Locate every line in the records below that contains the string "road" and copy each such line in full.

■ **Dataset content**
◇ ◇ ◇
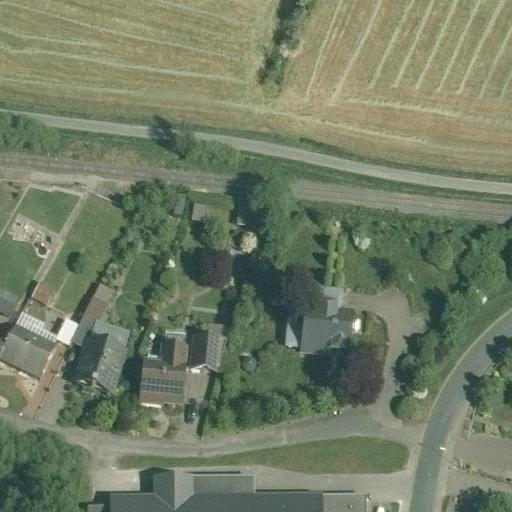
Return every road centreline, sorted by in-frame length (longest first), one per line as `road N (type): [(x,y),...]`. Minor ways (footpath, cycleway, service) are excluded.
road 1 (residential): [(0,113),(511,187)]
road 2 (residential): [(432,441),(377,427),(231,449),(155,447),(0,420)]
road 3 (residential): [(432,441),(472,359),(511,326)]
◇ ◇ ◇
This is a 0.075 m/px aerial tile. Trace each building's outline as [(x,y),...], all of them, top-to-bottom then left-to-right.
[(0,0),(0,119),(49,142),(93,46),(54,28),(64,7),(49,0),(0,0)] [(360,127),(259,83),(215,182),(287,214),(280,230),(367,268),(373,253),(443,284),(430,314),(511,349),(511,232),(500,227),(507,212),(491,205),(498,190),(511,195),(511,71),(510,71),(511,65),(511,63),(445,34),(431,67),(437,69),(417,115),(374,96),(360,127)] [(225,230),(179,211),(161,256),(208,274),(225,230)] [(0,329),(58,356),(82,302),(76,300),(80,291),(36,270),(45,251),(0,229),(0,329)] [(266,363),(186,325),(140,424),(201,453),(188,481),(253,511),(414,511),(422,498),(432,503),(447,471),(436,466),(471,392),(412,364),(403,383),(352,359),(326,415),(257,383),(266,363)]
◇ ◇ ◇
■ **Answer to the task**
Return every road centreline, sorted by in-frame length (longest first), one per line as `road N (type): [(x,y),...]`. Minor ways (footpath, cycleway, service) are excluded.
road 1 (residential): [(0,113),(511,187)]
road 2 (residential): [(432,441),(377,427),(231,449),(155,447),(0,420)]
road 3 (residential): [(432,441),(472,359),(511,326)]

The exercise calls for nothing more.